**** Data extracts ****
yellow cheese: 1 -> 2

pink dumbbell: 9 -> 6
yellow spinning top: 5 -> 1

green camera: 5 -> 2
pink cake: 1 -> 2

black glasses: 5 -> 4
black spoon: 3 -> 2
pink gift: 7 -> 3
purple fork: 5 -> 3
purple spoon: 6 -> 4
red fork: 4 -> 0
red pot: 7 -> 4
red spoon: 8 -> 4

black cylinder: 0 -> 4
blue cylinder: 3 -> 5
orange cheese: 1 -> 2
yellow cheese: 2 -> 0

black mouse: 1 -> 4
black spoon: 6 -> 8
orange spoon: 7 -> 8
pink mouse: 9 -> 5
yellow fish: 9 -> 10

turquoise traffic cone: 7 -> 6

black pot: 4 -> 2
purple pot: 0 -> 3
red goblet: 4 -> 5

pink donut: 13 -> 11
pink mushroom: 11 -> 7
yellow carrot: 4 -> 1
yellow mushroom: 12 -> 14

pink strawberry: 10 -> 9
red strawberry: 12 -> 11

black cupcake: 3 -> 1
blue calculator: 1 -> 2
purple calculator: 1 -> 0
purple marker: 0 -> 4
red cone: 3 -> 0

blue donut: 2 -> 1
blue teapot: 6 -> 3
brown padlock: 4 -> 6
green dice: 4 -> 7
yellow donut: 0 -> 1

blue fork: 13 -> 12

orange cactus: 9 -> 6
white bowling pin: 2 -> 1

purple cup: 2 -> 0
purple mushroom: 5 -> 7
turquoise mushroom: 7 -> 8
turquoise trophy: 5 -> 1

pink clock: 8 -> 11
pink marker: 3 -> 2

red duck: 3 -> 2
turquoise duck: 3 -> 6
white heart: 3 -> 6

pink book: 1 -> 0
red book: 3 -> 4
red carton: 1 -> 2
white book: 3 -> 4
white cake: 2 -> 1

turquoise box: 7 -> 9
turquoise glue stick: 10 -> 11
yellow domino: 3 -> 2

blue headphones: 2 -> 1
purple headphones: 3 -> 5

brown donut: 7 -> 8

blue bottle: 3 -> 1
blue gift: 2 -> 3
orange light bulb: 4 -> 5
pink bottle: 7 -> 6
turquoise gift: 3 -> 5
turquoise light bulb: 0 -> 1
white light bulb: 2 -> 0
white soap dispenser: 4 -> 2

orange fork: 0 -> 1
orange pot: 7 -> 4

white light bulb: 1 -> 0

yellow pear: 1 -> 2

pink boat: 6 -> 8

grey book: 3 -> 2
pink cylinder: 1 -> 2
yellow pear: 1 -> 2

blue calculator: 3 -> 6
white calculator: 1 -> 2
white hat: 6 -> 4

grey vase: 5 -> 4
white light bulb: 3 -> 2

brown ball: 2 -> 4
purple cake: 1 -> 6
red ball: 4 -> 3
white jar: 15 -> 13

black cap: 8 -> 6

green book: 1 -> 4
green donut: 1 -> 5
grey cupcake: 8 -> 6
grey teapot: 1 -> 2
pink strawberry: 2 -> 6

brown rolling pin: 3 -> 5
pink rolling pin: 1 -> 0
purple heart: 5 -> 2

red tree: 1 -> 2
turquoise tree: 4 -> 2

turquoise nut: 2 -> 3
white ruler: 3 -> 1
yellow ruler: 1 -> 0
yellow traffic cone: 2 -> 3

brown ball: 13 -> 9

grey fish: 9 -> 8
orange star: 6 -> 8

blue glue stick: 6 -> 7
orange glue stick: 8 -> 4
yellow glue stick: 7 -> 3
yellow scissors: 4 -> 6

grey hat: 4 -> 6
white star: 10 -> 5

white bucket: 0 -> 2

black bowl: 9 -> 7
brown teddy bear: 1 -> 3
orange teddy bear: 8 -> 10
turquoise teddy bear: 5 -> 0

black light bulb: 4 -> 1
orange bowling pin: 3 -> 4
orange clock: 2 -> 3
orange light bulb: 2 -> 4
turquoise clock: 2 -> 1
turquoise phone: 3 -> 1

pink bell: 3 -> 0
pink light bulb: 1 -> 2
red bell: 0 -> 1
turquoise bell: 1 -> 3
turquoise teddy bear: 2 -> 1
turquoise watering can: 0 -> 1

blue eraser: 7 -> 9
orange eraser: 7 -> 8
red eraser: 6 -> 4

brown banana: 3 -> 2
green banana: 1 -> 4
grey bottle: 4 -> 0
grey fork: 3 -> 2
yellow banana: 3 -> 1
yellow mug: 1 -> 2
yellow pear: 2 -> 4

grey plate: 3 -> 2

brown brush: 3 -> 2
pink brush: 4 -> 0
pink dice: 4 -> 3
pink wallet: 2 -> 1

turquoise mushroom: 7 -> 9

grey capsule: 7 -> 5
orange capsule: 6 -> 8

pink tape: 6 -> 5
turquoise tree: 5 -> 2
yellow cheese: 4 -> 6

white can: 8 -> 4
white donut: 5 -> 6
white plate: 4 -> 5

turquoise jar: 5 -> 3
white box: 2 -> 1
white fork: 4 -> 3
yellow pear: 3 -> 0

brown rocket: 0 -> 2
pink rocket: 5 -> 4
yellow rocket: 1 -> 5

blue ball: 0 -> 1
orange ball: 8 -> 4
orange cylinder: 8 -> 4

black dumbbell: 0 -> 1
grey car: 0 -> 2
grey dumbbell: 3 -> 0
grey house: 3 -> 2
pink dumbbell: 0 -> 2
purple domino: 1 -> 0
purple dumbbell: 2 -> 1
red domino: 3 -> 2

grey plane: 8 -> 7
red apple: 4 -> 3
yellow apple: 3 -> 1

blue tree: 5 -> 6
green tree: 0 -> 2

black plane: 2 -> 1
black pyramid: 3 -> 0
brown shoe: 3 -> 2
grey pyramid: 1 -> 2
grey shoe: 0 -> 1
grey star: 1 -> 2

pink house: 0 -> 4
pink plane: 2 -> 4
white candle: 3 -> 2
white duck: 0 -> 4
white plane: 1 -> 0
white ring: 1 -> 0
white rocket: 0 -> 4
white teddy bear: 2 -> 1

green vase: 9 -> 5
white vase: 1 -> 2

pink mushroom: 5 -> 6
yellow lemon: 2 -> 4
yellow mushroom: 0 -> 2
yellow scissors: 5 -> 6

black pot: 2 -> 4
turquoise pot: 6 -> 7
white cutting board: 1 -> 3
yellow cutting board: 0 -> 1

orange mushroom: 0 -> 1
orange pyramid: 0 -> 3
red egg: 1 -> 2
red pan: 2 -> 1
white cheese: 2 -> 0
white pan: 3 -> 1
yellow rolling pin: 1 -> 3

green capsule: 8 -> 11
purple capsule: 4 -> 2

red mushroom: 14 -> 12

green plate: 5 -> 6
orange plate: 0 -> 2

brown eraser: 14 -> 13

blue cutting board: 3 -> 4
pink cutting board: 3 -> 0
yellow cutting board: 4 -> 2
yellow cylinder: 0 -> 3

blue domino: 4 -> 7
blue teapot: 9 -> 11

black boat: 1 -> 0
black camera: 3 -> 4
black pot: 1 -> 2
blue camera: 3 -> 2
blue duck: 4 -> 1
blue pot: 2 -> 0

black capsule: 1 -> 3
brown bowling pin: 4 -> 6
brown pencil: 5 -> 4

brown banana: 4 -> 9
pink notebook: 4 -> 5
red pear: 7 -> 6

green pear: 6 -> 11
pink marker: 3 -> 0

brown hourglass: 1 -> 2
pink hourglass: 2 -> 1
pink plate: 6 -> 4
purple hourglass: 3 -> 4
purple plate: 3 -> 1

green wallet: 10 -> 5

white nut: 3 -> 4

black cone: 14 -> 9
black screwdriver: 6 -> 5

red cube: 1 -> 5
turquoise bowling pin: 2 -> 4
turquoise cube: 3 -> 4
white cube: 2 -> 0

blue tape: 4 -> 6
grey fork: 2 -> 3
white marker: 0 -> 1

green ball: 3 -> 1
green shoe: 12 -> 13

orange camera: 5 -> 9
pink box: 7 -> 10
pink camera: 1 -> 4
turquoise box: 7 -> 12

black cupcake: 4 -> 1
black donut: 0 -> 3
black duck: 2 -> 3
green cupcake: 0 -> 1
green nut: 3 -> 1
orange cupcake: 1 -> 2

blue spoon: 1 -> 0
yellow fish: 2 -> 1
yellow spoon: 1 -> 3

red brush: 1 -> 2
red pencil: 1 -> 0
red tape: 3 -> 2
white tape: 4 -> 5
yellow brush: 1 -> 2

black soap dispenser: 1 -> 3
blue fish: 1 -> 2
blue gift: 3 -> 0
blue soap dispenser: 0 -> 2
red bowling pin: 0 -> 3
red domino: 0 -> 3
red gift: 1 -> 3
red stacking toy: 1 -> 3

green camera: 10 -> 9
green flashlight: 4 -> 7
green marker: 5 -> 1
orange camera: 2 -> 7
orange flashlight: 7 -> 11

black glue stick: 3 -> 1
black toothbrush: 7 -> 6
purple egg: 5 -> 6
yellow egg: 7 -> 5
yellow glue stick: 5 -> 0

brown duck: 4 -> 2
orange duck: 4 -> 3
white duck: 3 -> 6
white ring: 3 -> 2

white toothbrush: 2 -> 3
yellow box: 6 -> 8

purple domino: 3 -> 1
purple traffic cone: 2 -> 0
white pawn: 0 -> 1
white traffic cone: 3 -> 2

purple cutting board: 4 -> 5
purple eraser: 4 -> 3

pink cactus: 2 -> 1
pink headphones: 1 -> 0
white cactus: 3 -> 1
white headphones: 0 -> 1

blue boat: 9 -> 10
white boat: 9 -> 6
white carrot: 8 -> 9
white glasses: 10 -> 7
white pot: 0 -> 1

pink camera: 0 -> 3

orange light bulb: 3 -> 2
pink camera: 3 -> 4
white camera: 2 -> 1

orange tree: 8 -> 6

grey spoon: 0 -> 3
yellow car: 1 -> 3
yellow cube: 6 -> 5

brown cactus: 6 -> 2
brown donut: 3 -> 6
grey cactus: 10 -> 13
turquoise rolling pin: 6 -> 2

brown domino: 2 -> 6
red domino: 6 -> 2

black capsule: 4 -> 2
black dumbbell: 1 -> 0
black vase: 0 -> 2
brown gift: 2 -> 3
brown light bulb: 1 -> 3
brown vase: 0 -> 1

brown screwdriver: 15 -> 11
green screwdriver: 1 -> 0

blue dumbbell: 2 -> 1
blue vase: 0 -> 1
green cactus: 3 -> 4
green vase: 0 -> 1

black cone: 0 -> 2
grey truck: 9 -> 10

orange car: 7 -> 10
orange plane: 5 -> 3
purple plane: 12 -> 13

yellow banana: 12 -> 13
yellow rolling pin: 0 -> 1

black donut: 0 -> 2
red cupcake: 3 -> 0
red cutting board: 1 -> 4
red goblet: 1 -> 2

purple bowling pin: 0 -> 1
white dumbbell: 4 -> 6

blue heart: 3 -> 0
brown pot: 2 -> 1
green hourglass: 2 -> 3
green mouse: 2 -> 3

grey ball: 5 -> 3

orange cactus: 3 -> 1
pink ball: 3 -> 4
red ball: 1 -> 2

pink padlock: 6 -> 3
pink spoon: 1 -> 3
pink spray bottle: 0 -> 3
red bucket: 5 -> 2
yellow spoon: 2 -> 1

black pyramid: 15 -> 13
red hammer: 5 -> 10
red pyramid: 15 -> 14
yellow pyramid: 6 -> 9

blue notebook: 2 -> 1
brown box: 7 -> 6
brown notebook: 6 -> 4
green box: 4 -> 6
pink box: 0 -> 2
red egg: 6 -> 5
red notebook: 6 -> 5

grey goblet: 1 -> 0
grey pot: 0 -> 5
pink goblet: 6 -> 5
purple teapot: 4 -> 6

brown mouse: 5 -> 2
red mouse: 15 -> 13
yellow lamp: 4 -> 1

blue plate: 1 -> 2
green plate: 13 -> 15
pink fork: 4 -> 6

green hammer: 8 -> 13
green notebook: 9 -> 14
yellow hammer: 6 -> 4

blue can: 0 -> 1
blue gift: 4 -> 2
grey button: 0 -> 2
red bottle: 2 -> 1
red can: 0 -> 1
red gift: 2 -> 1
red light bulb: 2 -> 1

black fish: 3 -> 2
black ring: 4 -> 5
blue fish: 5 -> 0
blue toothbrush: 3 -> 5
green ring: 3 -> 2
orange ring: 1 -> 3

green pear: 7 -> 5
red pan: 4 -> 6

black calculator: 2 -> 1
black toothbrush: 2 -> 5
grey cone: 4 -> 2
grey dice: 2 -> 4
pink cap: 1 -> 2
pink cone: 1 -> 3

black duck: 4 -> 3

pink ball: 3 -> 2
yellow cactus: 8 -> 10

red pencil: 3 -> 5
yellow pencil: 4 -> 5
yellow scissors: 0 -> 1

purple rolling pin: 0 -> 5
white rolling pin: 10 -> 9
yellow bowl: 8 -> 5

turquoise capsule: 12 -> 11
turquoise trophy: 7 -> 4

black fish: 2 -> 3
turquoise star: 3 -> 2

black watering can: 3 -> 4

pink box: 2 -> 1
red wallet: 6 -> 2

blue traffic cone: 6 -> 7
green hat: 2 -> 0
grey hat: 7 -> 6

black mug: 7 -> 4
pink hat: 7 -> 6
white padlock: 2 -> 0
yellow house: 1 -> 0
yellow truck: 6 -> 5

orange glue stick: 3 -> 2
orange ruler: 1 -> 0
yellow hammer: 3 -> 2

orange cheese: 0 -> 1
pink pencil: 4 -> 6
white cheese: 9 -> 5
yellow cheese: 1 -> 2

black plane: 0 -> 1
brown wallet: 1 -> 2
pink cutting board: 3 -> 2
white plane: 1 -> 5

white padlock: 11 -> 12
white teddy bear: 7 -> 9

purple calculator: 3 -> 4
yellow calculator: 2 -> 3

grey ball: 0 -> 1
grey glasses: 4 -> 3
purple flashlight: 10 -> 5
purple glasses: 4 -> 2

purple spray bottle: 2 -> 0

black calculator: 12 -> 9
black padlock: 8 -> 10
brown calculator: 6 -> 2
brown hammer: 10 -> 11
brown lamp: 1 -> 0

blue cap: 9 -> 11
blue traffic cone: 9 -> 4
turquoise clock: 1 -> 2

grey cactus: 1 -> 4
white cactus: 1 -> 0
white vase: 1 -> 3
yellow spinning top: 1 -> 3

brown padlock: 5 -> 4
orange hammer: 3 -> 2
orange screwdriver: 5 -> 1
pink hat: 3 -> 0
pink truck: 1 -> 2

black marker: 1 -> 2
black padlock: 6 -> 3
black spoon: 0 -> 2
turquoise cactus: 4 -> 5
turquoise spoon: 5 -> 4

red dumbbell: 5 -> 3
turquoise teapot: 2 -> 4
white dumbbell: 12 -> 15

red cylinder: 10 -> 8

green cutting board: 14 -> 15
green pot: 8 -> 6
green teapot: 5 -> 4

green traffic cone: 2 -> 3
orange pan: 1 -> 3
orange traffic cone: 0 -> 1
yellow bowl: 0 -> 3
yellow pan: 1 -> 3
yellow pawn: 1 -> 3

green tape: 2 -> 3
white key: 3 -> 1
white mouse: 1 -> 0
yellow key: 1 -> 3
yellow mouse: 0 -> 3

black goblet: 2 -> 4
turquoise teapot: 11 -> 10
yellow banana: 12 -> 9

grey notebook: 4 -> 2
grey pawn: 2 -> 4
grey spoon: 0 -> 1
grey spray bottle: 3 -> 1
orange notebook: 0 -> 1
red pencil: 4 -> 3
****
--- Assignment ---
Among the records above, only the lines between the line holding "black capsule: 4 -> 2" and the line holding "purple plane: 12 -> 13", inclusive, are to be output, exactly as written.

--- Task response ---
black capsule: 4 -> 2
black dumbbell: 1 -> 0
black vase: 0 -> 2
brown gift: 2 -> 3
brown light bulb: 1 -> 3
brown vase: 0 -> 1

brown screwdriver: 15 -> 11
green screwdriver: 1 -> 0

blue dumbbell: 2 -> 1
blue vase: 0 -> 1
green cactus: 3 -> 4
green vase: 0 -> 1

black cone: 0 -> 2
grey truck: 9 -> 10

orange car: 7 -> 10
orange plane: 5 -> 3
purple plane: 12 -> 13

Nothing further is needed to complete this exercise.